[[ SUPPLIED MATERIAL open ]]

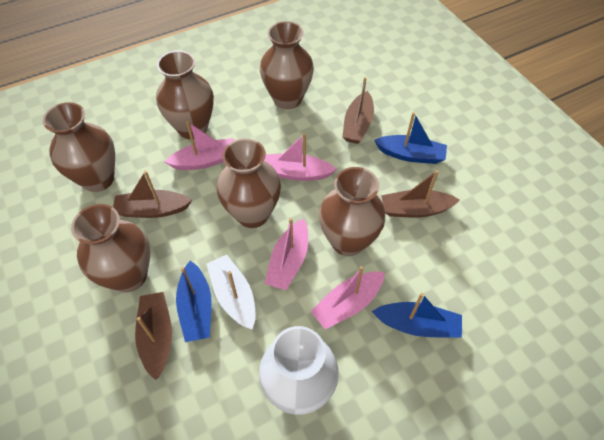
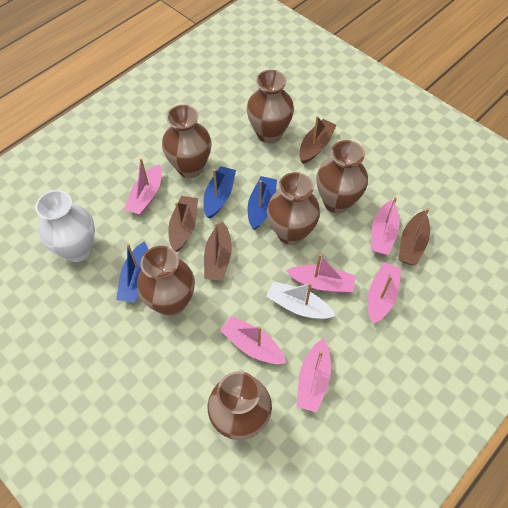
pink boat: 4 -> 6

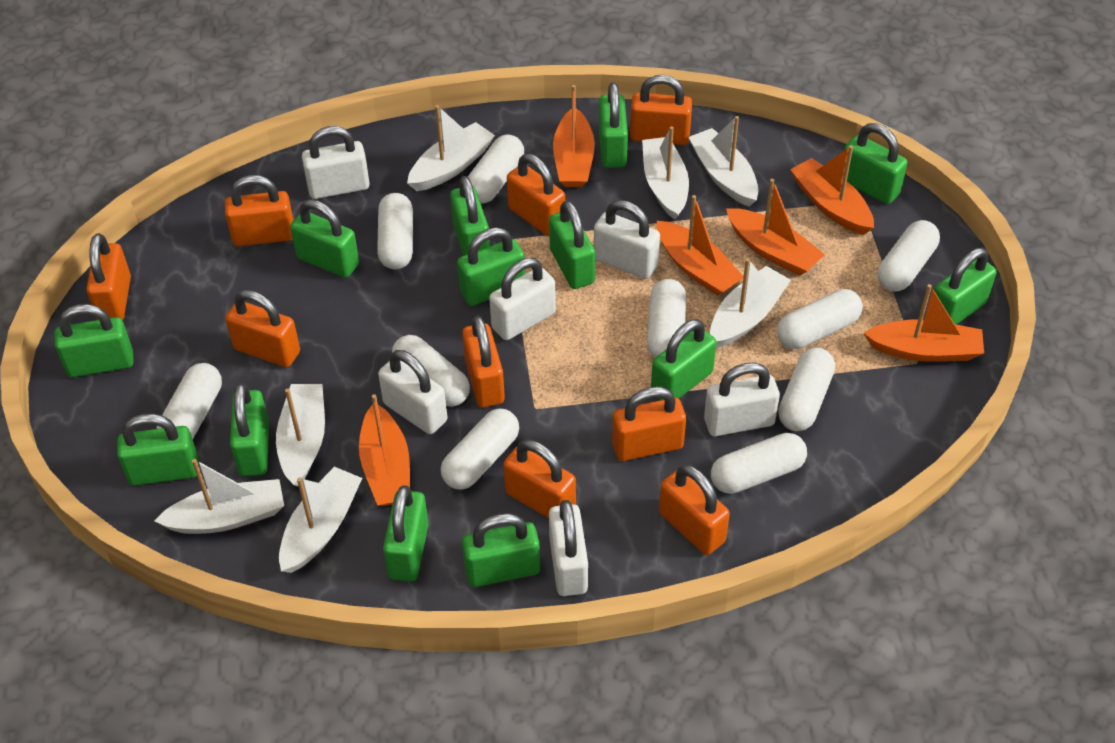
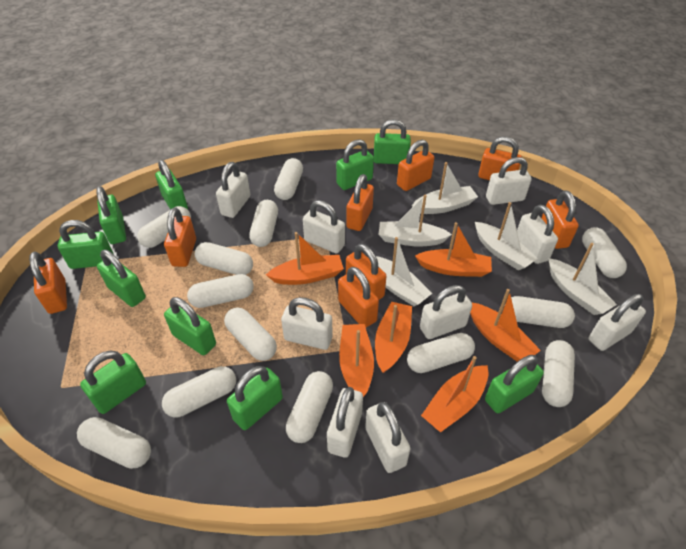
green padlock: 13 -> 10
orange padlock: 9 -> 8
white boat: 7 -> 5
white capsule: 10 -> 13
white padlock: 6 -> 9

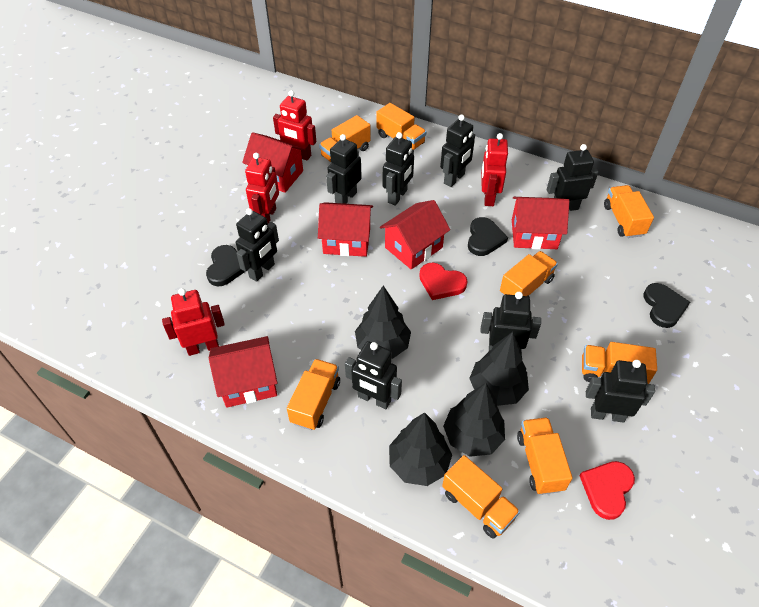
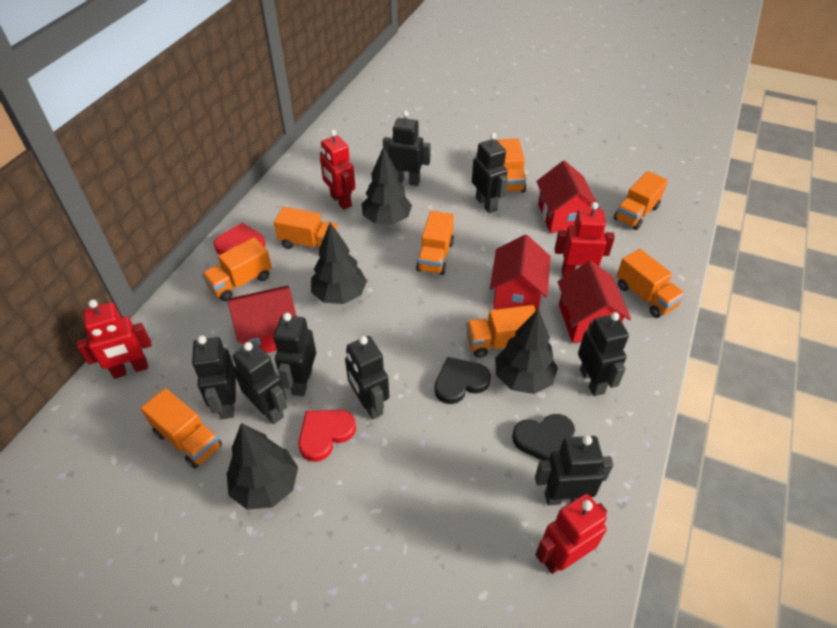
black heart: 3 -> 2
red house: 5 -> 4

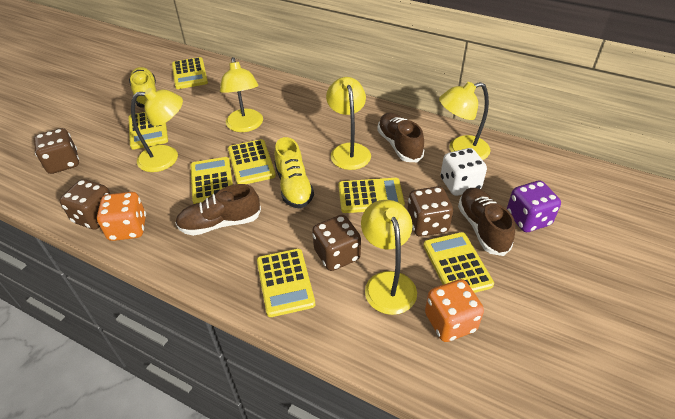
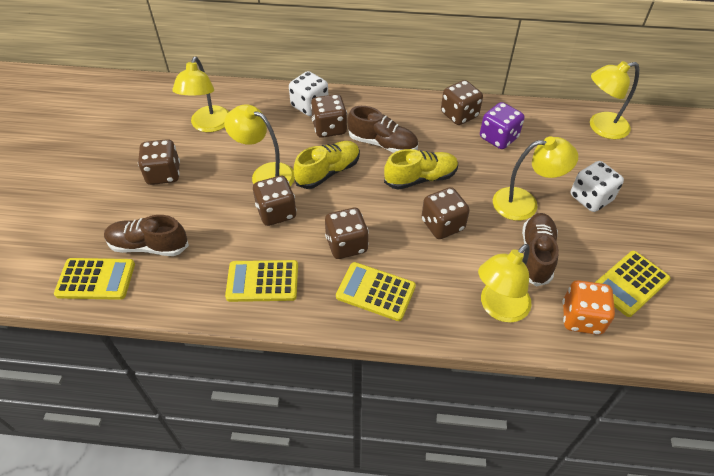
brown dice: 4 -> 6
orange dice: 2 -> 1
white dice: 1 -> 2
yellow calculator: 7 -> 4

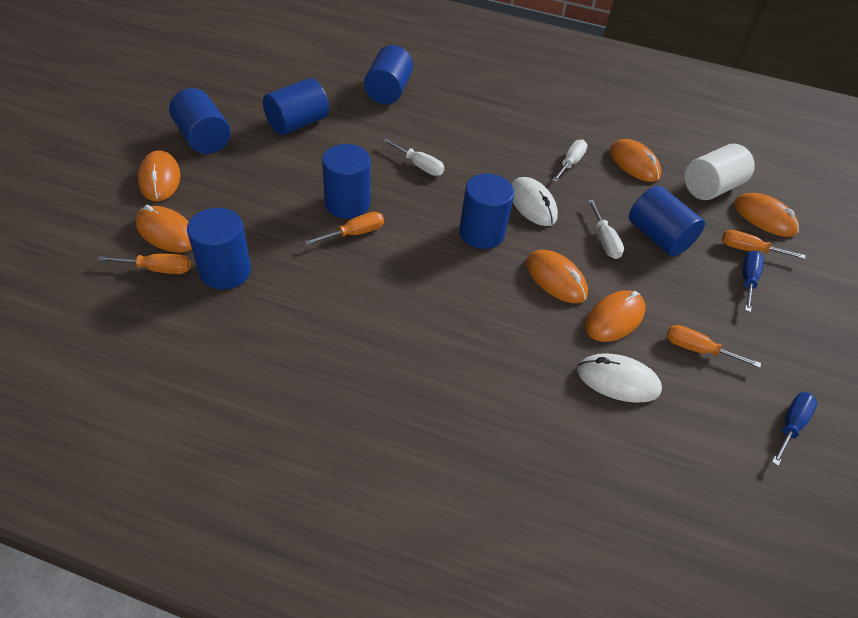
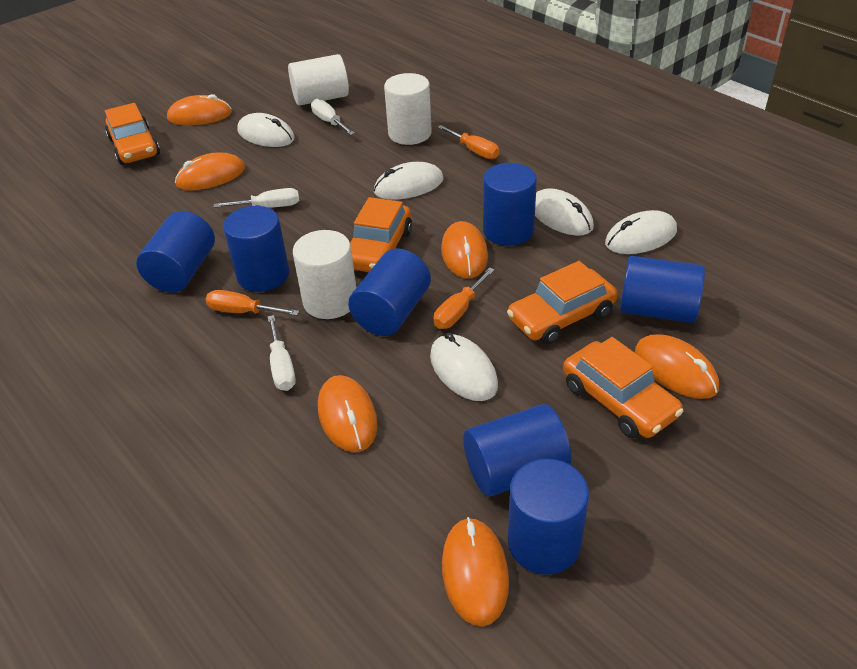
blue screwdriver: 2 -> 0
orange car: 0 -> 4
orange screwdriver: 4 -> 3
white cylinder: 1 -> 3
white mouse: 2 -> 5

[[ SUPPLIED MATERIAL closed ]]

TASK BRIEF
Take from the listing above each line that contains the string "orange".

EXERCISE SOLUTION
orange padlock: 9 -> 8
orange dice: 2 -> 1
orange car: 0 -> 4
orange screwdriver: 4 -> 3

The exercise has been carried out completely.